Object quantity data
──────────────────────────────

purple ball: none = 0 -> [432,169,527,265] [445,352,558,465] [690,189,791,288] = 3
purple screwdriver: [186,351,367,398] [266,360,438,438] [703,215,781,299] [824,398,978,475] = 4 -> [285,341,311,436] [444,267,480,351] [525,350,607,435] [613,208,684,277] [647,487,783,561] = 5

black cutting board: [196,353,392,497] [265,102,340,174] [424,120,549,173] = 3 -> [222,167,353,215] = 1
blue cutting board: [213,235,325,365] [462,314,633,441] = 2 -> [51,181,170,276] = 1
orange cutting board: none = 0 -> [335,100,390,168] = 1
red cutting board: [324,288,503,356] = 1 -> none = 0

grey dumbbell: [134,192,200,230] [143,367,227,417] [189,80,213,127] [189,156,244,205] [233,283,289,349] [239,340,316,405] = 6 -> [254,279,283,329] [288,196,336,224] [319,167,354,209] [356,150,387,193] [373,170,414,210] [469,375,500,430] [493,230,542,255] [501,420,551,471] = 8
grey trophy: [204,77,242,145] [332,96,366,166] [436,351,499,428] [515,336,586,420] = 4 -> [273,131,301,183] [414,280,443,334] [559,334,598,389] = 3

──────────────────────────────

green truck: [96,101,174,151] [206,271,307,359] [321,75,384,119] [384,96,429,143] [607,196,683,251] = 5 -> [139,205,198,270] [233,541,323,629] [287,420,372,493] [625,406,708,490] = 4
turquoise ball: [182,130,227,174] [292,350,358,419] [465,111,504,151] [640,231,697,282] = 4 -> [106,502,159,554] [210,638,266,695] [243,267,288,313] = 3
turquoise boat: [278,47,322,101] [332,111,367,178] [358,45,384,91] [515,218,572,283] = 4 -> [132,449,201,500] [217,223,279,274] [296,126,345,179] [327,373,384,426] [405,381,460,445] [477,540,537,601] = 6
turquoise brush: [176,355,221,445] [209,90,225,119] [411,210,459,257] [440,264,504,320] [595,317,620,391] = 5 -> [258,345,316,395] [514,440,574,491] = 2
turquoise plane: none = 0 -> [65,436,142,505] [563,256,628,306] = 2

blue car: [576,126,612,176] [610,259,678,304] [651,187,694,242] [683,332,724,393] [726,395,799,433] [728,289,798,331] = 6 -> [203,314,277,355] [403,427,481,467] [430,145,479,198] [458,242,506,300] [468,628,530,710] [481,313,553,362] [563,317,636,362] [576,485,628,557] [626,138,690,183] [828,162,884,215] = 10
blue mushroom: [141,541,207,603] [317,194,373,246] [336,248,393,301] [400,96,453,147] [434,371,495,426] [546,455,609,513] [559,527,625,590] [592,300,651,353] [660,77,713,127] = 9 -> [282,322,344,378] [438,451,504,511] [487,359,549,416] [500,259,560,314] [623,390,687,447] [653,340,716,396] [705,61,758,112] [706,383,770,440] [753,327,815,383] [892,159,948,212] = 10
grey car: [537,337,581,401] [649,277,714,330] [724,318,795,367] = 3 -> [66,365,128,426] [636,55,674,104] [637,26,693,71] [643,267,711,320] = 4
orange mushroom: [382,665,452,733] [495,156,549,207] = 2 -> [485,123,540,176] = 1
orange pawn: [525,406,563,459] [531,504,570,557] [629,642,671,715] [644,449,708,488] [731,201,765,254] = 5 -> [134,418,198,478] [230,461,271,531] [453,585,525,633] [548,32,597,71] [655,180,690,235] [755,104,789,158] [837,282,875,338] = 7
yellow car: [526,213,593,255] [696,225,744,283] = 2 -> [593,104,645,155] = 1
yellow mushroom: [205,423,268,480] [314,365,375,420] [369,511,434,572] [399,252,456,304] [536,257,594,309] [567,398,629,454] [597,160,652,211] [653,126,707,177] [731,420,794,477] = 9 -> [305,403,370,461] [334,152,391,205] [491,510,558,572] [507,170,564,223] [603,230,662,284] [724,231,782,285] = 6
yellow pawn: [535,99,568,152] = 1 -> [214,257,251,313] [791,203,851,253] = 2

──────────────────────────────

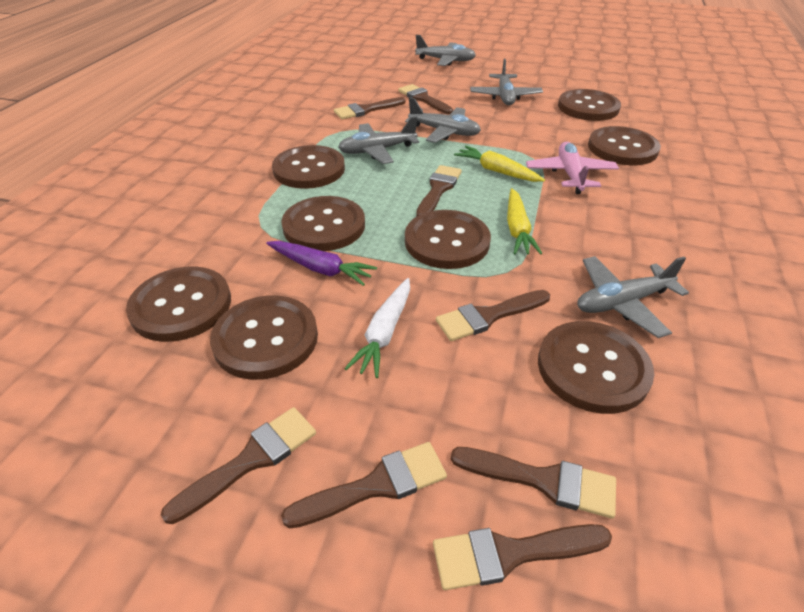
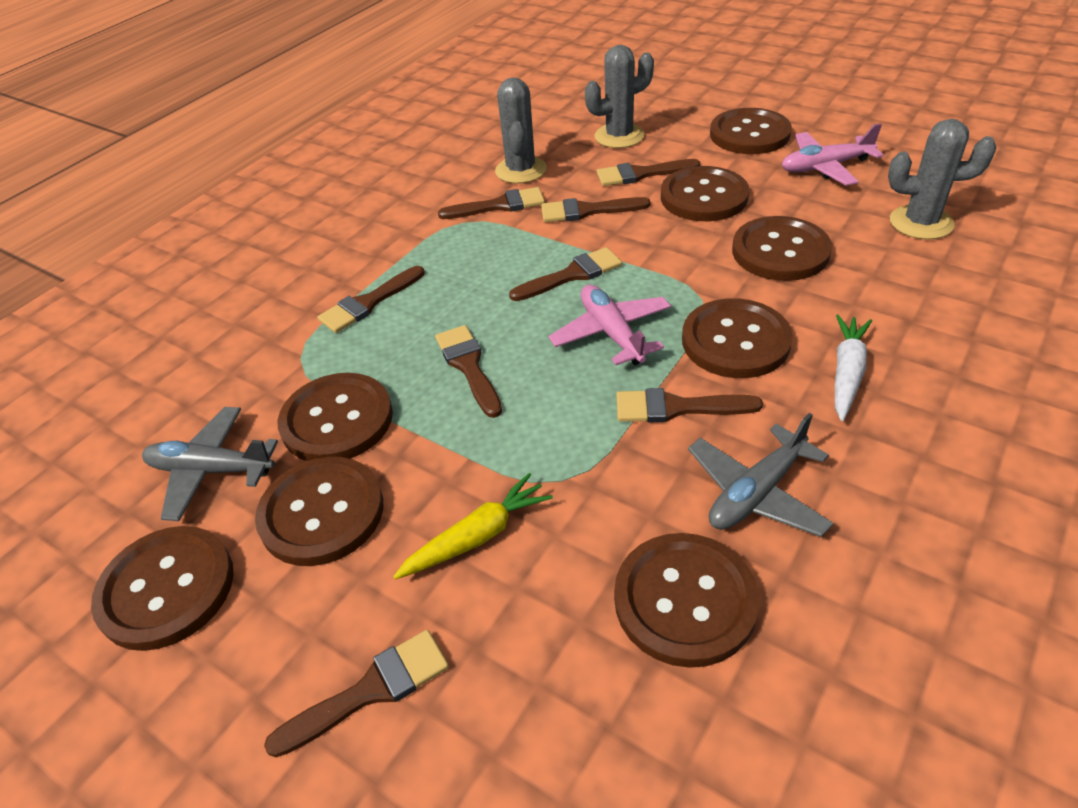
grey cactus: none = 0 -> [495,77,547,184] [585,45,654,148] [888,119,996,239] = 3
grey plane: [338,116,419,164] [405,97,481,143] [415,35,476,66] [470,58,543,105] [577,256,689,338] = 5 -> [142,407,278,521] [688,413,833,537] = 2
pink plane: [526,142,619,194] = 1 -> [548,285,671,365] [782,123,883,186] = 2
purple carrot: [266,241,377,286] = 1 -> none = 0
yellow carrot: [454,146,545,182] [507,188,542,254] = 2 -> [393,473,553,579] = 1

──────────────────────────────

Retype the portion of the data above that starts on the line with "turquoise ball: [182,130,227,174]" and finishes on the line with "yellow car: [526,213,593,255]", including both of those lines.

### [Response box]
turquoise ball: [182,130,227,174] [292,350,358,419] [465,111,504,151] [640,231,697,282] = 4 -> [106,502,159,554] [210,638,266,695] [243,267,288,313] = 3
turquoise boat: [278,47,322,101] [332,111,367,178] [358,45,384,91] [515,218,572,283] = 4 -> [132,449,201,500] [217,223,279,274] [296,126,345,179] [327,373,384,426] [405,381,460,445] [477,540,537,601] = 6
turquoise brush: [176,355,221,445] [209,90,225,119] [411,210,459,257] [440,264,504,320] [595,317,620,391] = 5 -> [258,345,316,395] [514,440,574,491] = 2
turquoise plane: none = 0 -> [65,436,142,505] [563,256,628,306] = 2

blue car: [576,126,612,176] [610,259,678,304] [651,187,694,242] [683,332,724,393] [726,395,799,433] [728,289,798,331] = 6 -> [203,314,277,355] [403,427,481,467] [430,145,479,198] [458,242,506,300] [468,628,530,710] [481,313,553,362] [563,317,636,362] [576,485,628,557] [626,138,690,183] [828,162,884,215] = 10
blue mushroom: [141,541,207,603] [317,194,373,246] [336,248,393,301] [400,96,453,147] [434,371,495,426] [546,455,609,513] [559,527,625,590] [592,300,651,353] [660,77,713,127] = 9 -> [282,322,344,378] [438,451,504,511] [487,359,549,416] [500,259,560,314] [623,390,687,447] [653,340,716,396] [705,61,758,112] [706,383,770,440] [753,327,815,383] [892,159,948,212] = 10
grey car: [537,337,581,401] [649,277,714,330] [724,318,795,367] = 3 -> [66,365,128,426] [636,55,674,104] [637,26,693,71] [643,267,711,320] = 4
orange mushroom: [382,665,452,733] [495,156,549,207] = 2 -> [485,123,540,176] = 1
orange pawn: [525,406,563,459] [531,504,570,557] [629,642,671,715] [644,449,708,488] [731,201,765,254] = 5 -> [134,418,198,478] [230,461,271,531] [453,585,525,633] [548,32,597,71] [655,180,690,235] [755,104,789,158] [837,282,875,338] = 7
yellow car: [526,213,593,255] [696,225,744,283] = 2 -> [593,104,645,155] = 1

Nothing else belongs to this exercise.